= Beginning of Section =

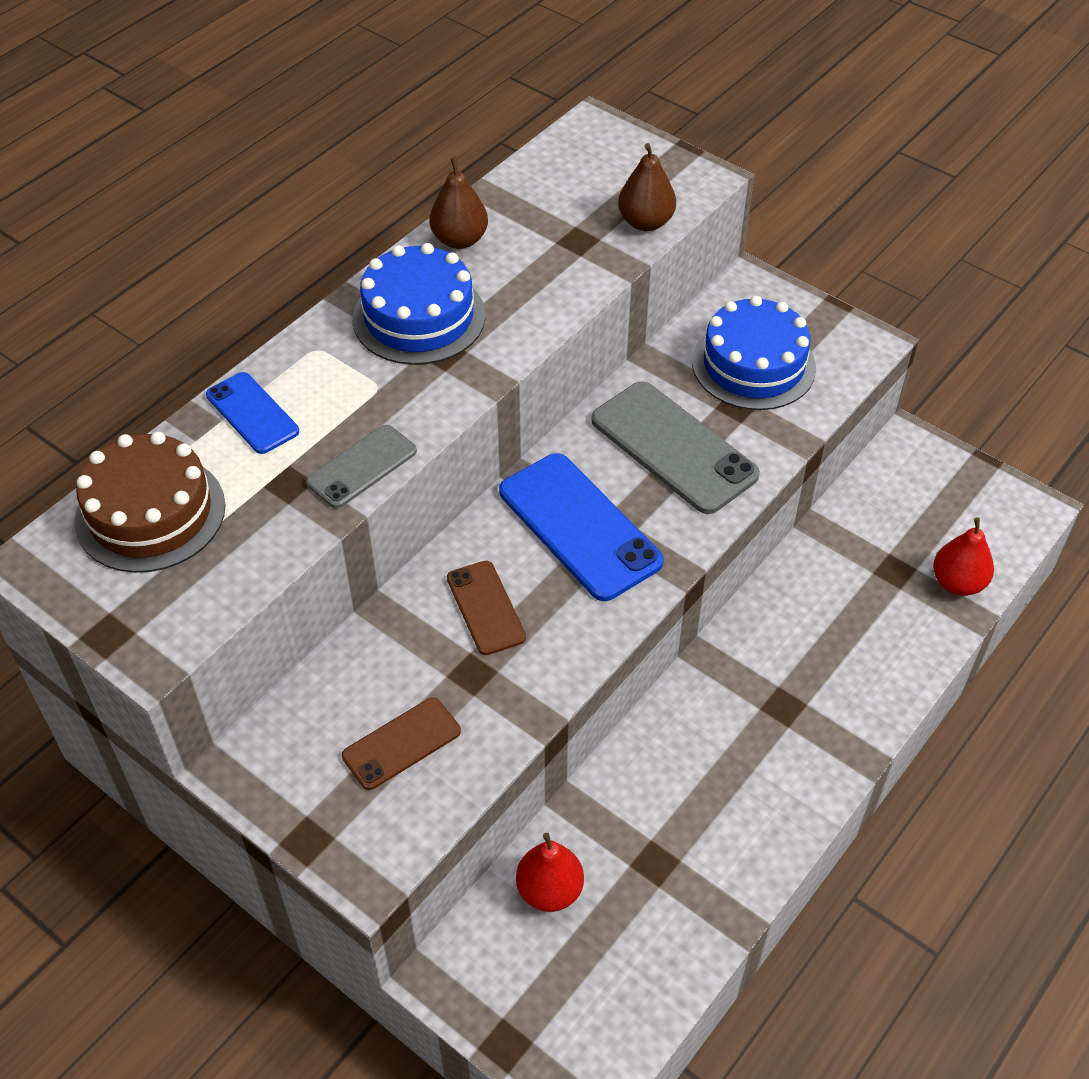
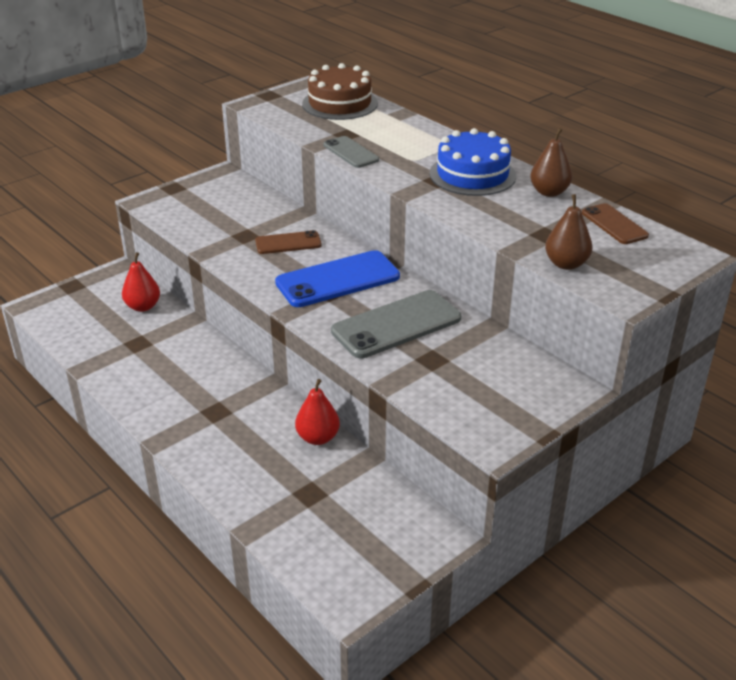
camera: 100 degrees right, 15 degrees down
(252, 413) = (402, 127): blue phone -> none
(401, 743) = (212, 213): brown phone -> brown phone (614, 224)
(753, 365) = (475, 375): blue cake -> none
(957, 583) = (286, 528): red pear -> red pear (318, 438)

= End of Section =

**Problem statement**
From the line with "(401, 743) = (212, 213): brown" to the final line of the listing, write out each line unchanged. Add nothing.

**Completed exercise**
(401, 743) = (212, 213): brown phone -> brown phone (614, 224)
(753, 365) = (475, 375): blue cake -> none
(957, 583) = (286, 528): red pear -> red pear (318, 438)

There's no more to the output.